PROBLEM REQUIREMENTS: Print the data verbatim. Leave every image out.

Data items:
_ _ _ _ _

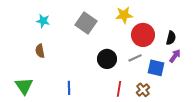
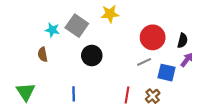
yellow star: (124, 15) -> (110, 14), moved
cyan star: (43, 21) -> (52, 30), moved
gray square: (86, 23) -> (77, 26), moved
black circle: (107, 59) -> (92, 56), moved

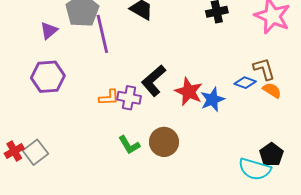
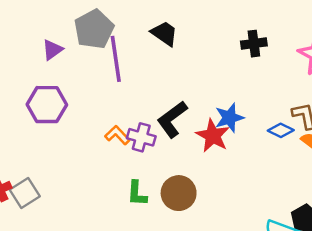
orange L-shape: (109, 98) -> (117, 135), turned -135
blue star: (212, 100) -> (229, 118), moved
green L-shape: (129, 145) -> (137, 193), turned 30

_ _ _ _ _

FINISHED TASK:
yellow star: (124, 15) -> (110, 14), moved
cyan star: (43, 21) -> (52, 30), moved
gray square: (86, 23) -> (77, 26), moved
black circle: (107, 59) -> (92, 56), moved

orange L-shape: (109, 98) -> (117, 135), turned -135
blue star: (212, 100) -> (229, 118), moved
green L-shape: (129, 145) -> (137, 193), turned 30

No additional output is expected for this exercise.